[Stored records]
* * *

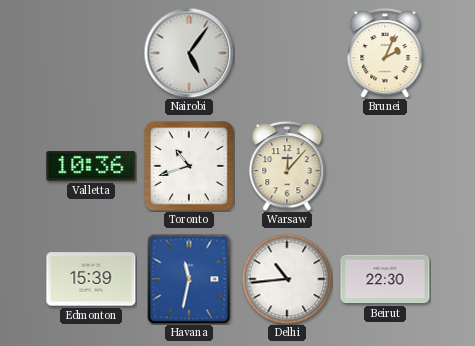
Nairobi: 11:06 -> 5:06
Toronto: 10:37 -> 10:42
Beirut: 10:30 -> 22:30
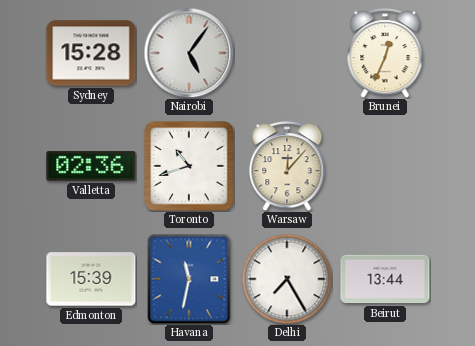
Sydney: none -> 15:28
Brunei: 2:04 -> 12:34
Valletta: 10:36 -> 02:36
Delhi: 10:44 -> 7:25
Beirut: 22:30 -> 13:44
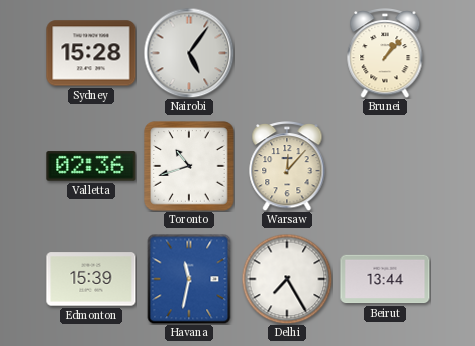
Brunei: 12:34 -> 1:07
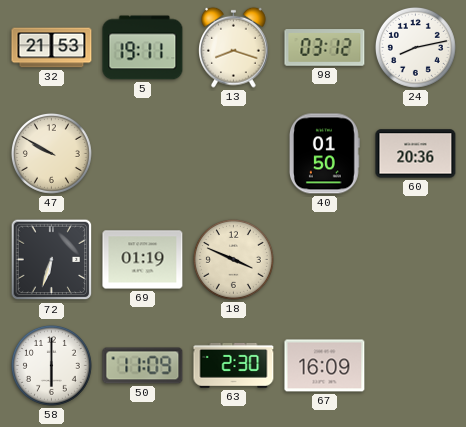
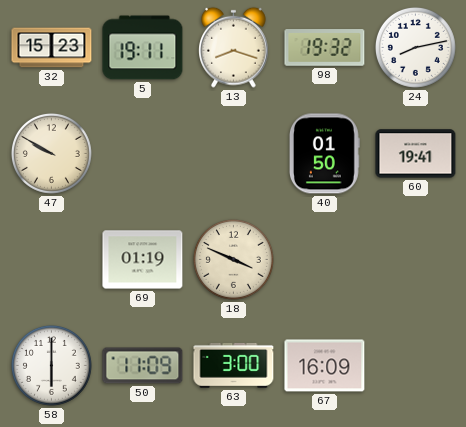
32: 21:53 -> 15:23
98: 03:12 -> 19:32
60: 20:36 -> 19:41
72: 6:33 -> none
63: 2:30 -> 3:00
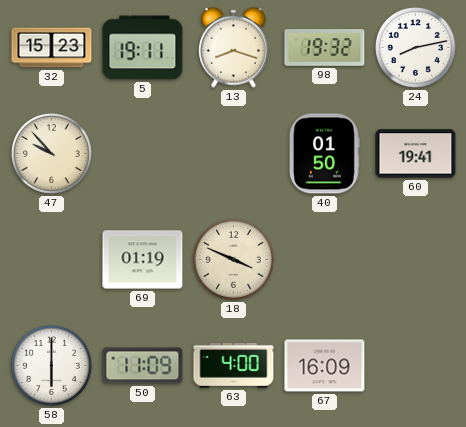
47: 9:50 -> 9:53
63: 3:00 -> 4:00
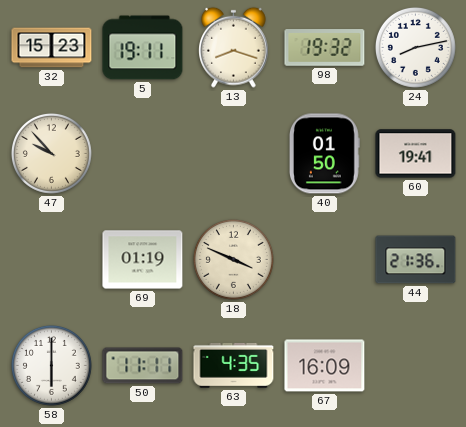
44: none -> 21:36
50: 11:09 -> 11:11
63: 4:00 -> 4:35
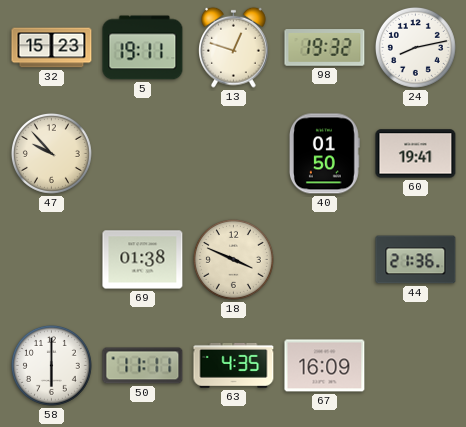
13: 8:18 -> 12:48
69: 01:19 -> 01:38
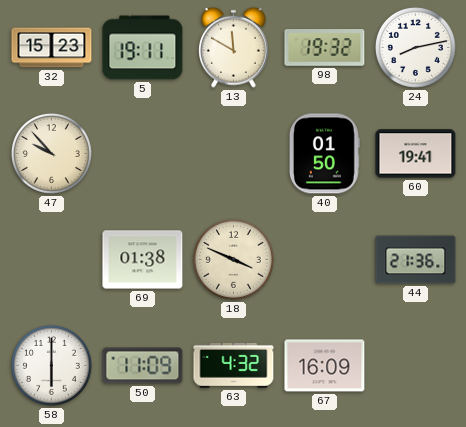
13: 12:48 -> 11:50
50: 11:11 -> 11:09
63: 4:35 -> 4:32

* * *

_WHAT TO DO_
Please turn the lines above into a Markdown table with the columns "Row" and "Line", numbering each row and leaving out blank lines and the pictures.

_RESULT OF THE EXERCISE_
| Row | Line |
|---|---|
| 1 | Nairobi: 11:06 -> 5:06 |
| 2 | Toronto: 10:37 -> 10:42 |
| 3 | Beirut: 10:30 -> 22:30 |
| 4 | Sydney: none -> 15:28 |
| 5 | Brunei: 2:04 -> 12:34 |
| 6 | Valletta: 10:36 -> 02:36 |
| 7 | Delhi: 10:44 -> 7:25 |
| 8 | Beirut: 22:30 -> 13:44 |
| 9 | Brunei: 12:34 -> 1:07 |
| 10 | 32: 21:53 -> 15:23 |
| 11 | 98: 03:12 -> 19:32 |
| 12 | 60: 20:36 -> 19:41 |
| 13 | 72: 6:33 -> none |
| 14 | 63: 2:30 -> 3:00 |
| 15 | 47: 9:50 -> 9:53 |
| 16 | 63: 3:00 -> 4:00 |
| 17 | 44: none -> 21:36 |
| 18 | 50: 11:09 -> 11:11 |
| 19 | 63: 4:00 -> 4:35 |
| 20 | 13: 8:18 -> 12:48 |
| 21 | 69: 01:19 -> 01:38 |
| 22 | 13: 12:48 -> 11:50 |
| 23 | 50: 11:11 -> 11:09 |
| 24 | 63: 4:35 -> 4:32 |